From the first line to the last, retype the records exactly without their images.

◆ ◆ ◆

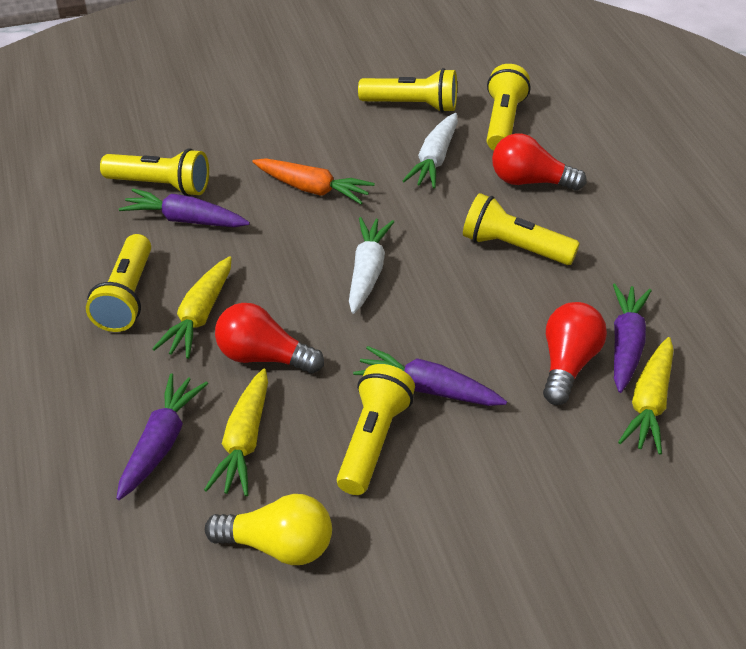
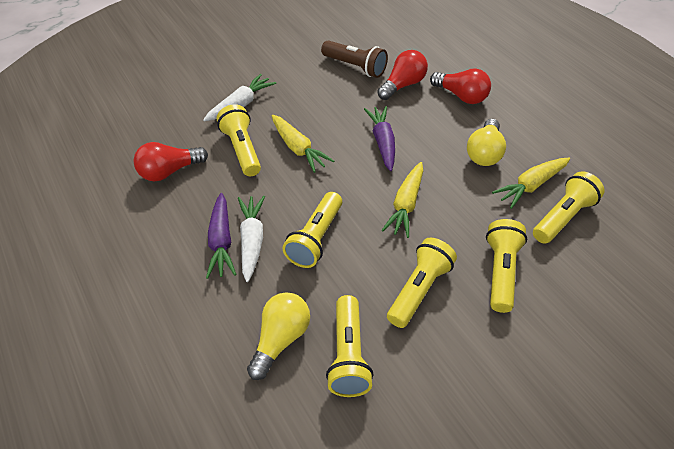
brown flashlight: none = 0 -> [321,40,388,78] = 1
orange carrot: [252,158,375,204] = 1 -> none = 0
purple carrot: [116,373,208,500] [119,189,250,227] [353,346,507,406] [613,284,652,393] = 4 -> [206,193,237,279] [364,106,395,171] = 2
yellow light bulb: [205,494,332,565] = 1 -> [247,292,310,380] [467,119,506,166] = 2

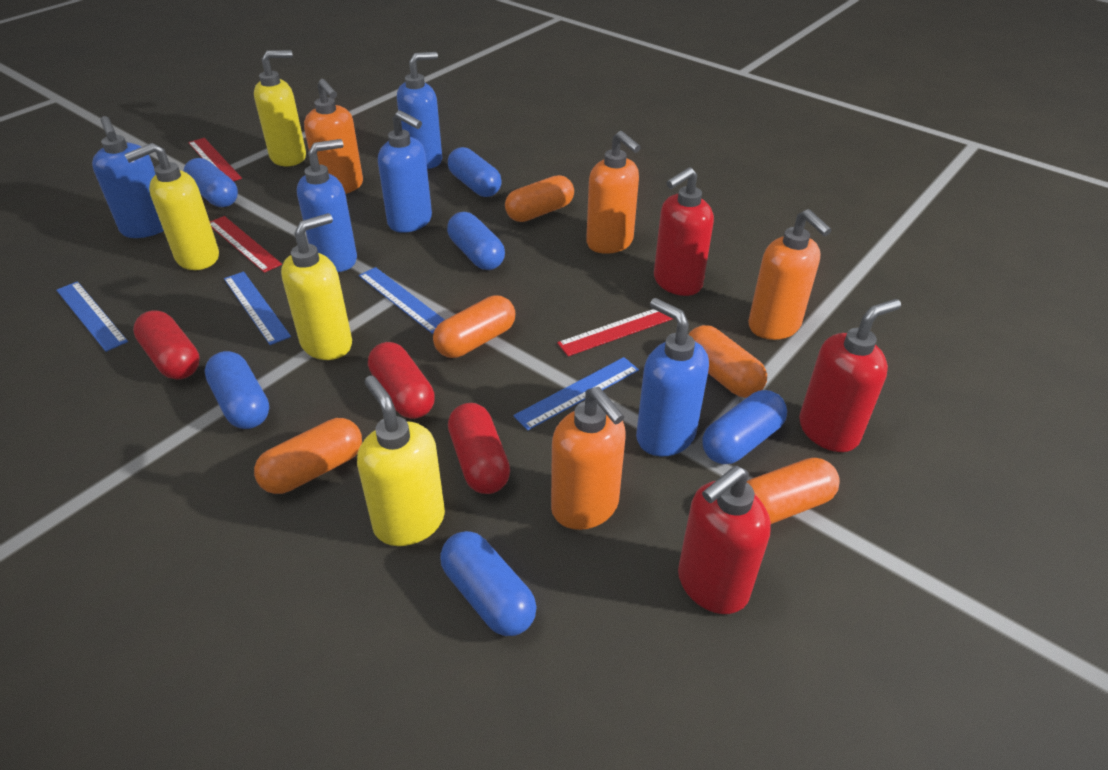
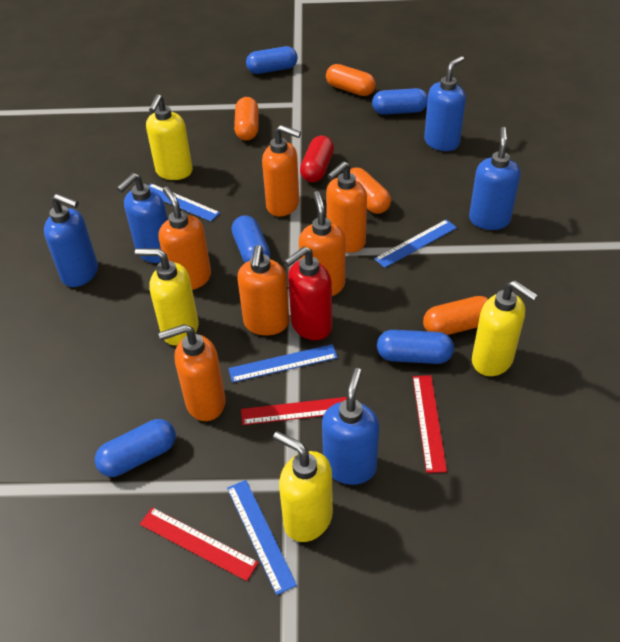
blue capsule: [184,158,238,207] [205,351,269,429] [440,531,537,636] [447,212,505,270] [448,147,502,197] [702,390,787,464] = 6 -> [95,419,176,477] [231,215,270,263] [246,46,298,74] [372,88,428,115] [377,330,454,364] = 5
orange capsule: [254,418,362,494] [433,295,515,358] [505,175,574,222] [688,325,767,398] [747,458,840,524] = 5 -> [234,97,259,141] [326,64,376,96] [350,167,391,214] [423,296,488,335] = 4
orange soap dispenser: [304,79,363,194] [551,387,626,530] [586,131,641,254] [748,209,831,340] = 4 -> [158,324,226,421] [159,187,211,290] [237,245,289,336] [262,125,301,217] [299,191,345,296] [326,161,367,253] = 6
red capsule: [133,311,200,380] [368,342,435,419] [448,403,510,494] = 3 -> [300,136,334,182] = 1
red soap dispenser: [654,167,714,296] [678,466,771,614] [799,299,901,452] = 3 -> [284,246,332,340] = 1

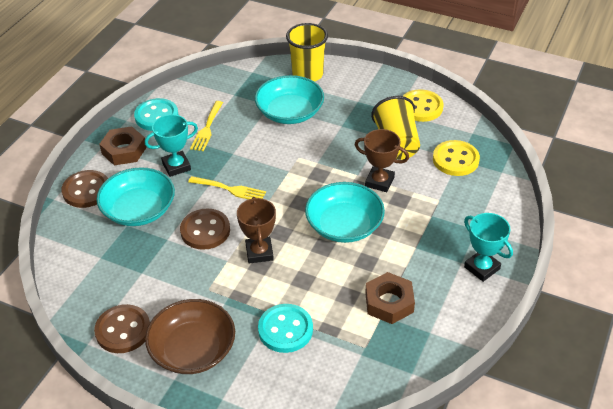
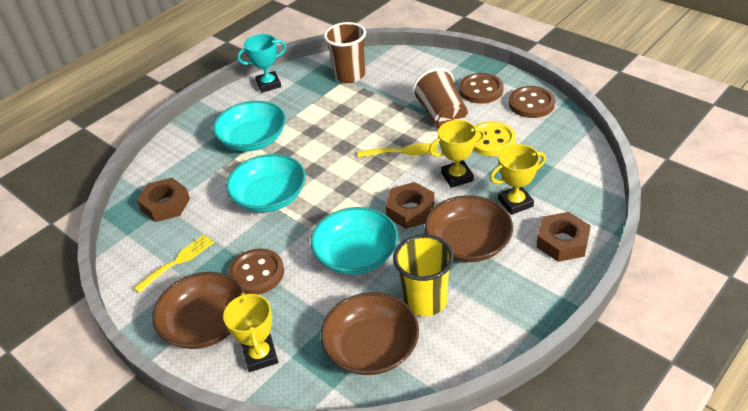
brown bowl: [145,299,235,374] = 1 -> [152,272,245,349] [321,292,419,375] [425,195,513,262] = 3
brown cup: none = 0 -> [324,22,366,83] [412,68,468,129] = 2
brown nut: [99,126,147,165] [365,272,415,324] = 2 -> [137,178,190,222] [386,182,435,229] [536,212,591,262] = 3
brown trophy: [237,197,276,264] [355,129,409,192] = 2 -> none = 0
turquoise button: [134,98,178,131] [258,304,313,353] = 2 -> none = 0
turquoise trophy: [145,114,198,177] [464,213,513,282] = 2 -> [237,34,286,93] = 1
yellow button: [403,89,443,122] [433,140,480,176] = 2 -> [473,121,516,156] = 1
yellow cup: [286,23,328,82] [371,96,420,160] = 2 -> [393,234,454,316] = 1
yellow trophy: none = 0 -> [223,293,278,372] [429,120,485,188] [490,144,546,215] = 3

◆ ◆ ◆

• _RESPONSE TO THIS EXERCISE_
brown flashlight: none = 0 -> [321,40,388,78] = 1
orange carrot: [252,158,375,204] = 1 -> none = 0
purple carrot: [116,373,208,500] [119,189,250,227] [353,346,507,406] [613,284,652,393] = 4 -> [206,193,237,279] [364,106,395,171] = 2
yellow light bulb: [205,494,332,565] = 1 -> [247,292,310,380] [467,119,506,166] = 2

blue capsule: [184,158,238,207] [205,351,269,429] [440,531,537,636] [447,212,505,270] [448,147,502,197] [702,390,787,464] = 6 -> [95,419,176,477] [231,215,270,263] [246,46,298,74] [372,88,428,115] [377,330,454,364] = 5
orange capsule: [254,418,362,494] [433,295,515,358] [505,175,574,222] [688,325,767,398] [747,458,840,524] = 5 -> [234,97,259,141] [326,64,376,96] [350,167,391,214] [423,296,488,335] = 4
orange soap dispenser: [304,79,363,194] [551,387,626,530] [586,131,641,254] [748,209,831,340] = 4 -> [158,324,226,421] [159,187,211,290] [237,245,289,336] [262,125,301,217] [299,191,345,296] [326,161,367,253] = 6
red capsule: [133,311,200,380] [368,342,435,419] [448,403,510,494] = 3 -> [300,136,334,182] = 1
red soap dispenser: [654,167,714,296] [678,466,771,614] [799,299,901,452] = 3 -> [284,246,332,340] = 1

brown bowl: [145,299,235,374] = 1 -> [152,272,245,349] [321,292,419,375] [425,195,513,262] = 3
brown cup: none = 0 -> [324,22,366,83] [412,68,468,129] = 2
brown nut: [99,126,147,165] [365,272,415,324] = 2 -> [137,178,190,222] [386,182,435,229] [536,212,591,262] = 3
brown trophy: [237,197,276,264] [355,129,409,192] = 2 -> none = 0
turquoise button: [134,98,178,131] [258,304,313,353] = 2 -> none = 0
turquoise trophy: [145,114,198,177] [464,213,513,282] = 2 -> [237,34,286,93] = 1
yellow button: [403,89,443,122] [433,140,480,176] = 2 -> [473,121,516,156] = 1
yellow cup: [286,23,328,82] [371,96,420,160] = 2 -> [393,234,454,316] = 1
yellow trophy: none = 0 -> [223,293,278,372] [429,120,485,188] [490,144,546,215] = 3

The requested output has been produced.